## TRY IT:
Among the entries below, take the line with "blue clock: 1 -> 0" and the line with "white lamp: 4 -> 3", and output them and every line between them exactly, with nothing else.

## INFORMATION SUPPLIED:

# # # #

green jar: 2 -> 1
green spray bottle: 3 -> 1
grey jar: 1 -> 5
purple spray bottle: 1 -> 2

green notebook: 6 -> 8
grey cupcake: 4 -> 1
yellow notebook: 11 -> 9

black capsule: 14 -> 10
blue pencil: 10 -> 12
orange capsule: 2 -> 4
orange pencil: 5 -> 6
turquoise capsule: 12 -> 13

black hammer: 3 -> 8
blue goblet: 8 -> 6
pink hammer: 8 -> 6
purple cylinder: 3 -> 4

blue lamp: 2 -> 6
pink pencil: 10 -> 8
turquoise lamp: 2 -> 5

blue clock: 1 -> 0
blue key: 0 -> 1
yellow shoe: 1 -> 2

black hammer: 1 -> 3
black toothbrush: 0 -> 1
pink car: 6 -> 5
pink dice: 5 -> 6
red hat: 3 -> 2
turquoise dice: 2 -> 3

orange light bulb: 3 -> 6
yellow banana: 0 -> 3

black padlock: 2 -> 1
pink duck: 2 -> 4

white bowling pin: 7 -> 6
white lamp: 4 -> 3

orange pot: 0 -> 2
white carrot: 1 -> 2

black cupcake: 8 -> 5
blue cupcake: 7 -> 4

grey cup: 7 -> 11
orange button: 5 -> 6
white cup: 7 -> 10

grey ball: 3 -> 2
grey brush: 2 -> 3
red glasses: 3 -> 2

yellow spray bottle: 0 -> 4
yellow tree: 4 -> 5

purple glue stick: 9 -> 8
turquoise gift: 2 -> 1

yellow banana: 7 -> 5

# # # #

## PROBLEM SOLUTION:
blue clock: 1 -> 0
blue key: 0 -> 1
yellow shoe: 1 -> 2

black hammer: 1 -> 3
black toothbrush: 0 -> 1
pink car: 6 -> 5
pink dice: 5 -> 6
red hat: 3 -> 2
turquoise dice: 2 -> 3

orange light bulb: 3 -> 6
yellow banana: 0 -> 3

black padlock: 2 -> 1
pink duck: 2 -> 4

white bowling pin: 7 -> 6
white lamp: 4 -> 3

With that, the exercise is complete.